What is expected: Please reproduce all entries word for word, leaving every image behind.

____________

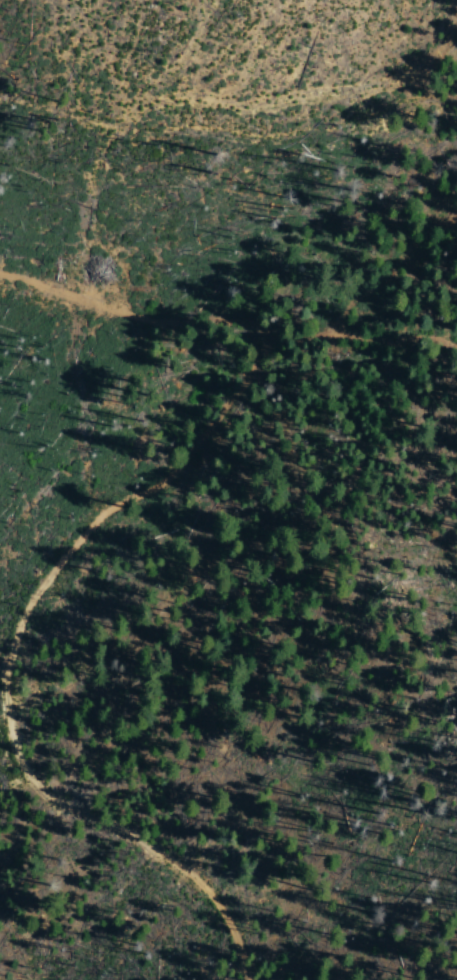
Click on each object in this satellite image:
road: (351, 269)
road: (125, 314)
road: (354, 341)
road: (36, 679)

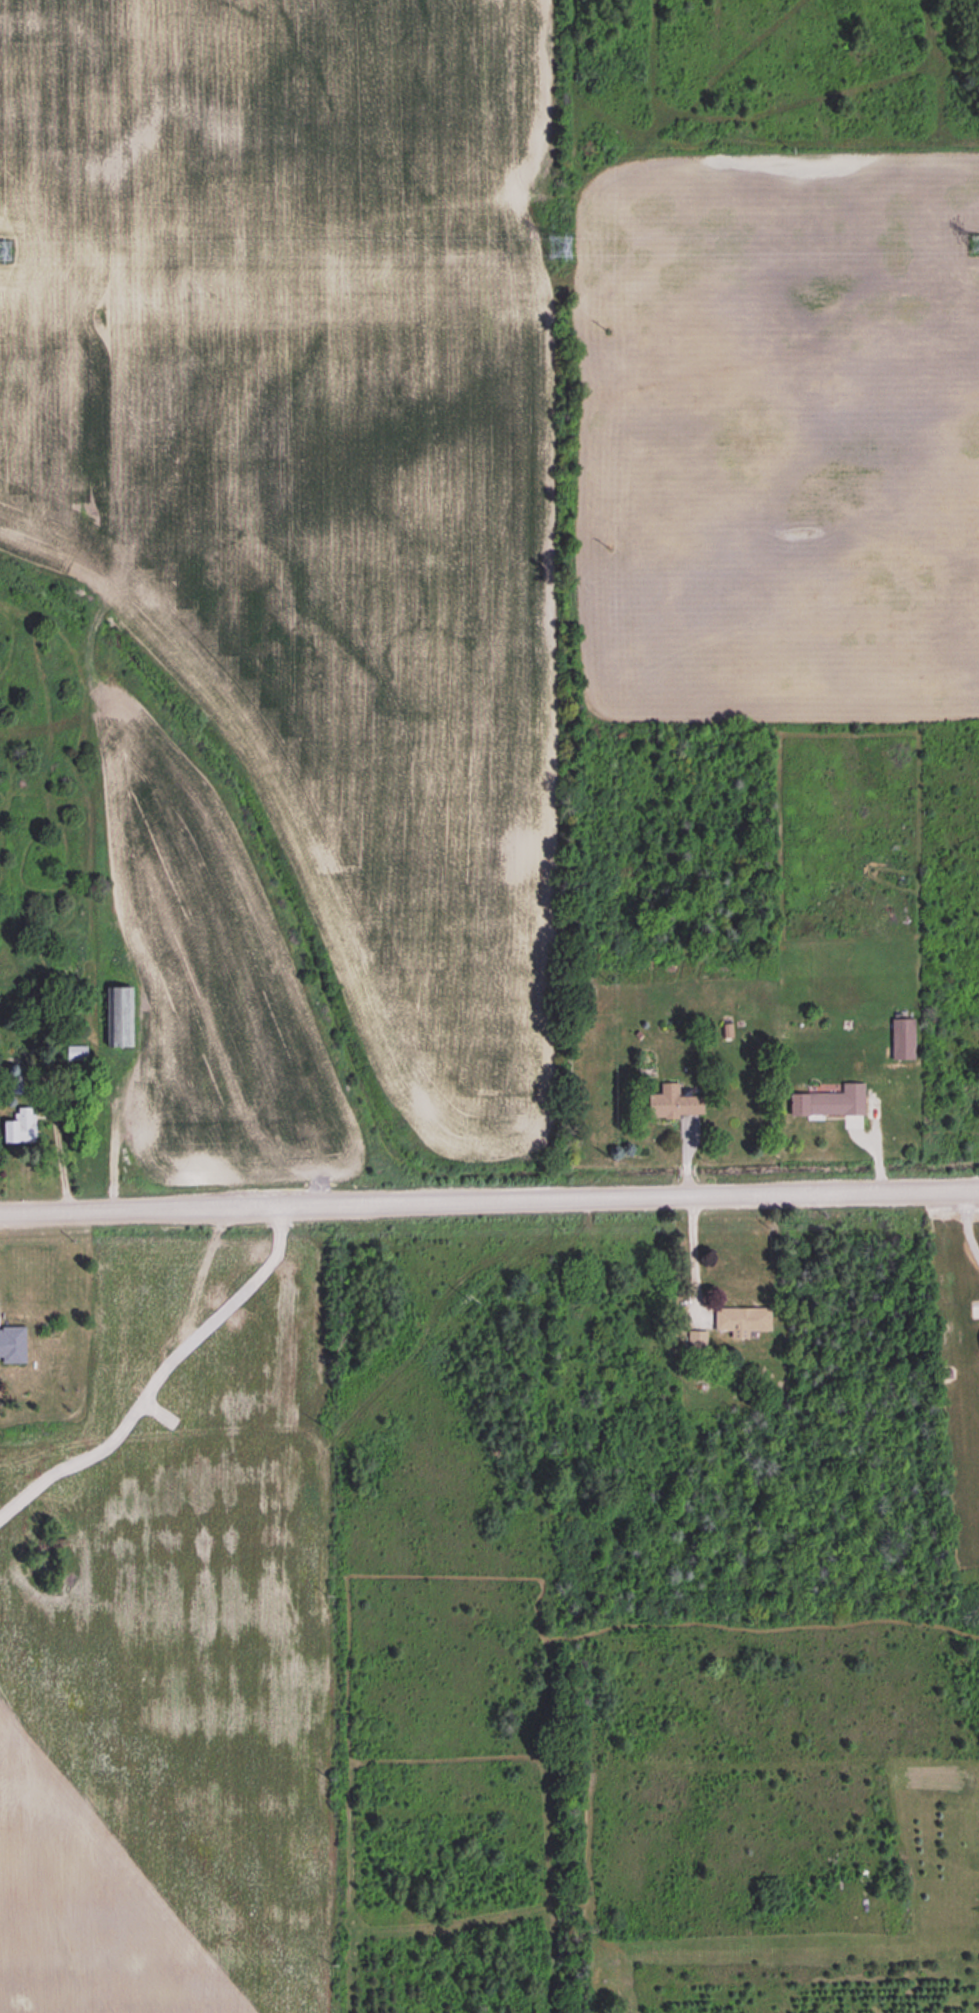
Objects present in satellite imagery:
power tower: (560, 245)
power tower: (978, 245)
power tower: (1, 250)
building: (902, 1040)
building: (673, 1104)
building: (20, 1126)
road: (110, 1130)
road: (489, 1198)
road: (968, 1229)
road: (690, 1259)
building: (741, 1321)
building: (697, 1340)
building: (13, 1344)

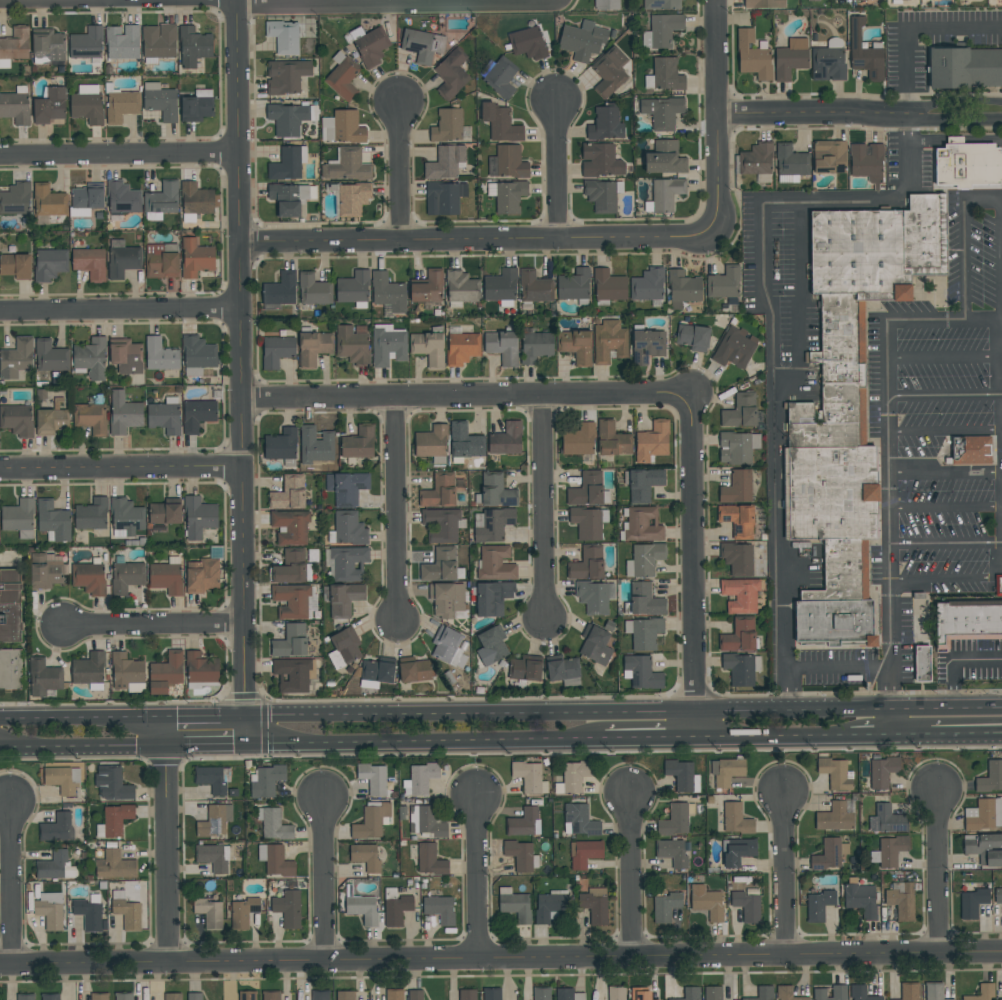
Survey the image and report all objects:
building: (867, 0)
road: (118, 1)
road: (383, 2)
building: (661, 4)
building: (764, 4)
building: (607, 5)
road: (911, 28)
building: (664, 30)
building: (284, 36)
building: (583, 40)
building: (158, 41)
building: (122, 42)
building: (834, 42)
building: (527, 43)
building: (86, 44)
building: (422, 45)
building: (371, 46)
building: (14, 47)
building: (48, 47)
building: (193, 47)
building: (864, 52)
building: (752, 56)
building: (790, 59)
building: (827, 64)
building: (965, 67)
building: (610, 72)
building: (451, 74)
building: (664, 75)
building: (286, 76)
building: (342, 77)
building: (500, 77)
building: (160, 101)
road: (960, 102)
building: (87, 104)
building: (15, 106)
building: (50, 106)
building: (121, 106)
building: (197, 107)
building: (662, 112)
road: (716, 114)
road: (819, 114)
building: (287, 119)
road: (960, 122)
building: (500, 124)
building: (605, 125)
building: (447, 126)
building: (342, 127)
road: (954, 135)
road: (957, 141)
road: (120, 155)
building: (828, 157)
building: (665, 159)
building: (756, 160)
building: (790, 160)
building: (600, 161)
building: (445, 162)
building: (865, 162)
building: (507, 163)
building: (288, 164)
building: (347, 166)
building: (968, 166)
road: (558, 167)
road: (402, 172)
road: (939, 188)
building: (666, 194)
building: (603, 195)
building: (507, 196)
building: (123, 198)
building: (444, 198)
building: (14, 199)
building: (196, 199)
building: (352, 199)
building: (85, 200)
building: (48, 201)
building: (161, 201)
road: (478, 239)
road: (965, 243)
building: (196, 258)
building: (122, 259)
building: (89, 263)
building: (160, 263)
building: (50, 264)
building: (16, 266)
building: (724, 283)
building: (574, 285)
building: (647, 285)
building: (500, 286)
building: (608, 286)
building: (427, 287)
building: (462, 287)
building: (535, 287)
building: (353, 289)
building: (683, 289)
building: (280, 290)
building: (313, 290)
building: (388, 293)
road: (121, 312)
road: (243, 313)
building: (693, 338)
building: (609, 341)
road: (773, 343)
building: (352, 346)
building: (388, 346)
building: (575, 346)
building: (313, 347)
building: (502, 347)
building: (536, 347)
building: (428, 348)
building: (462, 348)
building: (735, 348)
building: (276, 351)
building: (160, 355)
building: (198, 355)
building: (126, 356)
building: (50, 357)
building: (16, 359)
building: (91, 359)
road: (945, 359)
road: (945, 395)
road: (467, 398)
building: (849, 404)
building: (740, 411)
building: (124, 413)
building: (198, 415)
building: (164, 416)
building: (90, 418)
building: (17, 420)
building: (50, 421)
road: (945, 431)
building: (506, 440)
building: (579, 440)
building: (613, 440)
building: (431, 442)
building: (465, 442)
building: (652, 442)
building: (358, 444)
building: (281, 445)
building: (316, 445)
building: (737, 447)
building: (970, 450)
road: (888, 459)
road: (122, 472)
road: (945, 473)
building: (643, 485)
building: (347, 488)
building: (737, 488)
building: (587, 490)
building: (440, 491)
building: (496, 491)
building: (289, 493)
road: (945, 507)
road: (396, 510)
road: (544, 511)
building: (165, 512)
building: (91, 515)
building: (199, 517)
building: (19, 518)
building: (126, 518)
building: (738, 521)
building: (53, 522)
building: (588, 523)
building: (442, 525)
building: (494, 525)
building: (643, 525)
building: (291, 527)
building: (347, 529)
road: (946, 543)
building: (738, 559)
building: (644, 560)
building: (348, 563)
building: (495, 564)
building: (587, 564)
building: (440, 566)
building: (290, 568)
road: (696, 568)
building: (46, 571)
road: (994, 574)
building: (202, 575)
building: (126, 577)
building: (88, 578)
building: (166, 578)
road: (938, 578)
building: (998, 586)
building: (740, 595)
building: (595, 597)
building: (492, 598)
building: (343, 599)
building: (447, 600)
building: (645, 600)
building: (291, 601)
building: (966, 623)
road: (154, 627)
building: (644, 633)
building: (739, 636)
building: (291, 642)
building: (345, 644)
building: (595, 645)
building: (491, 646)
building: (448, 647)
building: (922, 664)
road: (954, 667)
building: (169, 668)
building: (201, 668)
building: (526, 668)
building: (563, 668)
road: (838, 668)
building: (10, 669)
building: (741, 669)
building: (414, 670)
building: (89, 671)
building: (377, 671)
road: (248, 672)
building: (642, 672)
building: (127, 673)
building: (293, 675)
building: (43, 678)
building: (158, 688)
road: (789, 706)
road: (474, 713)
traffic signals: (168, 716)
road: (209, 716)
road: (84, 717)
traffic signals: (250, 717)
road: (941, 717)
road: (168, 730)
road: (250, 730)
road: (791, 735)
road: (652, 738)
road: (428, 740)
road: (209, 743)
traffic signals: (251, 743)
traffic signals: (168, 744)
road: (84, 745)
building: (726, 771)
building: (882, 772)
building: (835, 773)
building: (575, 775)
building: (682, 775)
building: (527, 776)
building: (990, 777)
building: (210, 778)
building: (373, 778)
building: (419, 778)
building: (62, 779)
building: (265, 780)
building: (111, 783)
building: (984, 814)
building: (835, 816)
building: (676, 819)
building: (736, 819)
building: (886, 819)
building: (113, 820)
building: (214, 820)
building: (370, 820)
building: (579, 820)
building: (427, 821)
building: (524, 822)
building: (273, 824)
building: (57, 827)
building: (984, 848)
building: (736, 851)
building: (888, 851)
building: (671, 852)
building: (583, 853)
road: (168, 854)
building: (829, 854)
building: (520, 855)
building: (367, 856)
building: (213, 857)
building: (274, 860)
building: (429, 860)
building: (114, 865)
building: (55, 866)
road: (938, 870)
road: (787, 872)
road: (479, 878)
road: (630, 878)
road: (324, 881)
road: (10, 883)
building: (391, 893)
building: (998, 896)
building: (901, 899)
building: (860, 900)
building: (706, 901)
building: (972, 902)
building: (549, 904)
building: (594, 904)
building: (514, 905)
building: (746, 905)
building: (817, 905)
building: (664, 906)
building: (287, 908)
building: (439, 908)
building: (362, 909)
building: (49, 910)
building: (396, 910)
building: (209, 912)
building: (242, 912)
building: (87, 913)
building: (127, 913)
road: (501, 959)
building: (908, 991)
building: (933, 991)
building: (981, 992)
building: (542, 993)
building: (615, 993)
building: (639, 993)
building: (712, 993)
building: (761, 993)
building: (861, 993)
building: (491, 994)
building: (564, 994)
building: (688, 994)
building: (787, 994)
building: (839, 994)
building: (320, 995)
building: (345, 995)
building: (393, 995)
building: (414, 995)
building: (467, 995)
building: (25, 996)
building: (123, 996)
building: (173, 996)
building: (195, 996)
building: (247, 996)
building: (270, 996)
building: (50, 997)
building: (99, 997)
building: (1000, 998)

____________

Output below:
Click on each object in this satellite image:
road: (351, 269)
road: (125, 314)
road: (354, 341)
road: (36, 679)

Objects present in satellite imagery:
power tower: (560, 245)
power tower: (978, 245)
power tower: (1, 250)
building: (902, 1040)
building: (673, 1104)
building: (20, 1126)
road: (110, 1130)
road: (489, 1198)
road: (968, 1229)
road: (690, 1259)
building: (741, 1321)
building: (697, 1340)
building: (13, 1344)

Survey the image and report all objects:
building: (867, 0)
road: (118, 1)
road: (383, 2)
building: (661, 4)
building: (764, 4)
building: (607, 5)
road: (911, 28)
building: (664, 30)
building: (284, 36)
building: (583, 40)
building: (158, 41)
building: (122, 42)
building: (834, 42)
building: (527, 43)
building: (86, 44)
building: (422, 45)
building: (371, 46)
building: (14, 47)
building: (48, 47)
building: (193, 47)
building: (864, 52)
building: (752, 56)
building: (790, 59)
building: (827, 64)
building: (965, 67)
building: (610, 72)
building: (451, 74)
building: (664, 75)
building: (286, 76)
building: (342, 77)
building: (500, 77)
building: (160, 101)
road: (960, 102)
building: (87, 104)
building: (15, 106)
building: (50, 106)
building: (121, 106)
building: (197, 107)
building: (662, 112)
road: (716, 114)
road: (819, 114)
building: (287, 119)
road: (960, 122)
building: (500, 124)
building: (605, 125)
building: (447, 126)
building: (342, 127)
road: (954, 135)
road: (957, 141)
road: (120, 155)
building: (828, 157)
building: (665, 159)
building: (756, 160)
building: (790, 160)
building: (600, 161)
building: (445, 162)
building: (865, 162)
building: (507, 163)
building: (288, 164)
building: (347, 166)
building: (968, 166)
road: (558, 167)
road: (402, 172)
road: (939, 188)
building: (666, 194)
building: (603, 195)
building: (507, 196)
building: (123, 198)
building: (444, 198)
building: (14, 199)
building: (196, 199)
building: (352, 199)
building: (85, 200)
building: (48, 201)
building: (161, 201)
road: (478, 239)
road: (965, 243)
building: (196, 258)
building: (122, 259)
building: (89, 263)
building: (160, 263)
building: (50, 264)
building: (16, 266)
building: (724, 283)
building: (574, 285)
building: (647, 285)
building: (500, 286)
building: (608, 286)
building: (427, 287)
building: (462, 287)
building: (535, 287)
building: (353, 289)
building: (683, 289)
building: (280, 290)
building: (313, 290)
building: (388, 293)
road: (121, 312)
road: (243, 313)
building: (693, 338)
building: (609, 341)
road: (773, 343)
building: (352, 346)
building: (388, 346)
building: (575, 346)
building: (313, 347)
building: (502, 347)
building: (536, 347)
building: (428, 348)
building: (462, 348)
building: (735, 348)
building: (276, 351)
building: (160, 355)
building: (198, 355)
building: (126, 356)
building: (50, 357)
building: (16, 359)
building: (91, 359)
road: (945, 359)
road: (945, 395)
road: (467, 398)
building: (849, 404)
building: (740, 411)
building: (124, 413)
building: (198, 415)
building: (164, 416)
building: (90, 418)
building: (17, 420)
building: (50, 421)
road: (945, 431)
building: (506, 440)
building: (579, 440)
building: (613, 440)
building: (431, 442)
building: (465, 442)
building: (652, 442)
building: (358, 444)
building: (281, 445)
building: (316, 445)
building: (737, 447)
building: (970, 450)
road: (888, 459)
road: (122, 472)
road: (945, 473)
building: (643, 485)
building: (347, 488)
building: (737, 488)
building: (587, 490)
building: (440, 491)
building: (496, 491)
building: (289, 493)
road: (945, 507)
road: (396, 510)
road: (544, 511)
building: (165, 512)
building: (91, 515)
building: (199, 517)
building: (19, 518)
building: (126, 518)
building: (738, 521)
building: (53, 522)
building: (588, 523)
building: (442, 525)
building: (494, 525)
building: (643, 525)
building: (291, 527)
building: (347, 529)
road: (946, 543)
building: (738, 559)
building: (644, 560)
building: (348, 563)
building: (495, 564)
building: (587, 564)
building: (440, 566)
building: (290, 568)
road: (696, 568)
building: (46, 571)
road: (994, 574)
building: (202, 575)
building: (126, 577)
building: (88, 578)
building: (166, 578)
road: (938, 578)
building: (998, 586)
building: (740, 595)
building: (595, 597)
building: (492, 598)
building: (343, 599)
building: (447, 600)
building: (645, 600)
building: (291, 601)
building: (966, 623)
road: (154, 627)
building: (644, 633)
building: (739, 636)
building: (291, 642)
building: (345, 644)
building: (595, 645)
building: (491, 646)
building: (448, 647)
building: (922, 664)
road: (954, 667)
building: (169, 668)
building: (201, 668)
building: (526, 668)
building: (563, 668)
road: (838, 668)
building: (10, 669)
building: (741, 669)
building: (414, 670)
building: (89, 671)
building: (377, 671)
road: (248, 672)
building: (642, 672)
building: (127, 673)
building: (293, 675)
building: (43, 678)
building: (158, 688)
road: (789, 706)
road: (474, 713)
traffic signals: (168, 716)
road: (209, 716)
road: (84, 717)
traffic signals: (250, 717)
road: (941, 717)
road: (168, 730)
road: (250, 730)
road: (791, 735)
road: (652, 738)
road: (428, 740)
road: (209, 743)
traffic signals: (251, 743)
traffic signals: (168, 744)
road: (84, 745)
building: (726, 771)
building: (882, 772)
building: (835, 773)
building: (575, 775)
building: (682, 775)
building: (527, 776)
building: (990, 777)
building: (210, 778)
building: (373, 778)
building: (419, 778)
building: (62, 779)
building: (265, 780)
building: (111, 783)
building: (984, 814)
building: (835, 816)
building: (676, 819)
building: (736, 819)
building: (886, 819)
building: (113, 820)
building: (214, 820)
building: (370, 820)
building: (579, 820)
building: (427, 821)
building: (524, 822)
building: (273, 824)
building: (57, 827)
building: (984, 848)
building: (736, 851)
building: (888, 851)
building: (671, 852)
building: (583, 853)
road: (168, 854)
building: (829, 854)
building: (520, 855)
building: (367, 856)
building: (213, 857)
building: (274, 860)
building: (429, 860)
building: (114, 865)
building: (55, 866)
road: (938, 870)
road: (787, 872)
road: (479, 878)
road: (630, 878)
road: (324, 881)
road: (10, 883)
building: (391, 893)
building: (998, 896)
building: (901, 899)
building: (860, 900)
building: (706, 901)
building: (972, 902)
building: (549, 904)
building: (594, 904)
building: (514, 905)
building: (746, 905)
building: (817, 905)
building: (664, 906)
building: (287, 908)
building: (439, 908)
building: (362, 909)
building: (49, 910)
building: (396, 910)
building: (209, 912)
building: (242, 912)
building: (87, 913)
building: (127, 913)
road: (501, 959)
building: (908, 991)
building: (933, 991)
building: (981, 992)
building: (542, 993)
building: (615, 993)
building: (639, 993)
building: (712, 993)
building: (761, 993)
building: (861, 993)
building: (491, 994)
building: (564, 994)
building: (688, 994)
building: (787, 994)
building: (839, 994)
building: (320, 995)
building: (345, 995)
building: (393, 995)
building: (414, 995)
building: (467, 995)
building: (25, 996)
building: (123, 996)
building: (173, 996)
building: (195, 996)
building: (247, 996)
building: (270, 996)
building: (50, 997)
building: (99, 997)
building: (1000, 998)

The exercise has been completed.